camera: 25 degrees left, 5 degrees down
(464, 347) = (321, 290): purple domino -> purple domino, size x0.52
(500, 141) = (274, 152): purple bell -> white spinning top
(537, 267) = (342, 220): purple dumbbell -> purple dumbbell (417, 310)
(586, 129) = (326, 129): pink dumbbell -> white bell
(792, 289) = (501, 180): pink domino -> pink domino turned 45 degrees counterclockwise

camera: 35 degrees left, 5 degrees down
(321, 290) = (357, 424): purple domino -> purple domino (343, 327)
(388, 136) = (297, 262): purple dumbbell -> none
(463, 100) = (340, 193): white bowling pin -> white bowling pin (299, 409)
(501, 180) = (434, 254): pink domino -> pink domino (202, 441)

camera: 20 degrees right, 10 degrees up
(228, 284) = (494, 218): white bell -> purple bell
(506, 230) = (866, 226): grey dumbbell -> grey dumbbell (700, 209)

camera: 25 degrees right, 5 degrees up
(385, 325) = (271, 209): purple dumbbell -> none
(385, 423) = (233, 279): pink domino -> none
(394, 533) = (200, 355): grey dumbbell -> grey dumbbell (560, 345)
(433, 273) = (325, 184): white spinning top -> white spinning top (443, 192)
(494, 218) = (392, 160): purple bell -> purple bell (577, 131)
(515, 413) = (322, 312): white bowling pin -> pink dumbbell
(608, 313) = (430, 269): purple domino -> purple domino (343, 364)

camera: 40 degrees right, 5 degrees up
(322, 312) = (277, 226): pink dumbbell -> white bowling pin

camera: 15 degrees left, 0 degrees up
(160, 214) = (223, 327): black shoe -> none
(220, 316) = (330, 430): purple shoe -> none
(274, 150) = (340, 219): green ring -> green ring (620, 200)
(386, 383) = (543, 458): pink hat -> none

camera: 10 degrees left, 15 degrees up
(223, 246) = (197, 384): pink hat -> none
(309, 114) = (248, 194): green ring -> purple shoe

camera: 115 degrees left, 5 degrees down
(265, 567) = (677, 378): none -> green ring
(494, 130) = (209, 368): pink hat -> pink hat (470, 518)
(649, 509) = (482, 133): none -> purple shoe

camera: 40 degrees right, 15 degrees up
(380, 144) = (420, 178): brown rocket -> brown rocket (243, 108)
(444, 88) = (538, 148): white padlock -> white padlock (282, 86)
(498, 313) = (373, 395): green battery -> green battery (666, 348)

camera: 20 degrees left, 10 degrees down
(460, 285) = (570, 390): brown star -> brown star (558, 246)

◇ ◇ ◇ ◇ ◇ ◇ ◇

Exactly what appears above must be set down again in full.

■ Answer area:
camera: 25 degrees left, 5 degrees down
(464, 347) = (321, 290): purple domino -> purple domino, size x0.52
(500, 141) = (274, 152): purple bell -> white spinning top
(537, 267) = (342, 220): purple dumbbell -> purple dumbbell (417, 310)
(586, 129) = (326, 129): pink dumbbell -> white bell
(792, 289) = (501, 180): pink domino -> pink domino turned 45 degrees counterclockwise

camera: 35 degrees left, 5 degrees down
(321, 290) = (357, 424): purple domino -> purple domino (343, 327)
(388, 136) = (297, 262): purple dumbbell -> none
(463, 100) = (340, 193): white bowling pin -> white bowling pin (299, 409)
(501, 180) = (434, 254): pink domino -> pink domino (202, 441)

camera: 20 degrees right, 10 degrees up
(228, 284) = (494, 218): white bell -> purple bell
(506, 230) = (866, 226): grey dumbbell -> grey dumbbell (700, 209)

camera: 25 degrees right, 5 degrees up
(385, 325) = (271, 209): purple dumbbell -> none
(385, 423) = (233, 279): pink domino -> none
(394, 533) = (200, 355): grey dumbbell -> grey dumbbell (560, 345)
(433, 273) = (325, 184): white spinning top -> white spinning top (443, 192)
(494, 218) = (392, 160): purple bell -> purple bell (577, 131)
(515, 413) = (322, 312): white bowling pin -> pink dumbbell
(608, 313) = (430, 269): purple domino -> purple domino (343, 364)

camera: 40 degrees right, 5 degrees up
(322, 312) = (277, 226): pink dumbbell -> white bowling pin

camera: 15 degrees left, 0 degrees up
(160, 214) = (223, 327): black shoe -> none
(220, 316) = (330, 430): purple shoe -> none
(274, 150) = (340, 219): green ring -> green ring (620, 200)
(386, 383) = (543, 458): pink hat -> none

camera: 10 degrees left, 15 degrees up
(223, 246) = (197, 384): pink hat -> none
(309, 114) = (248, 194): green ring -> purple shoe

camera: 115 degrees left, 5 degrees down
(265, 567) = (677, 378): none -> green ring
(494, 130) = (209, 368): pink hat -> pink hat (470, 518)
(649, 509) = (482, 133): none -> purple shoe

camera: 40 degrees right, 15 degrees up
(380, 144) = (420, 178): brown rocket -> brown rocket (243, 108)
(444, 88) = (538, 148): white padlock -> white padlock (282, 86)
(498, 313) = (373, 395): green battery -> green battery (666, 348)

camera: 20 degrees left, 10 degrees down
(460, 285) = (570, 390): brown star -> brown star (558, 246)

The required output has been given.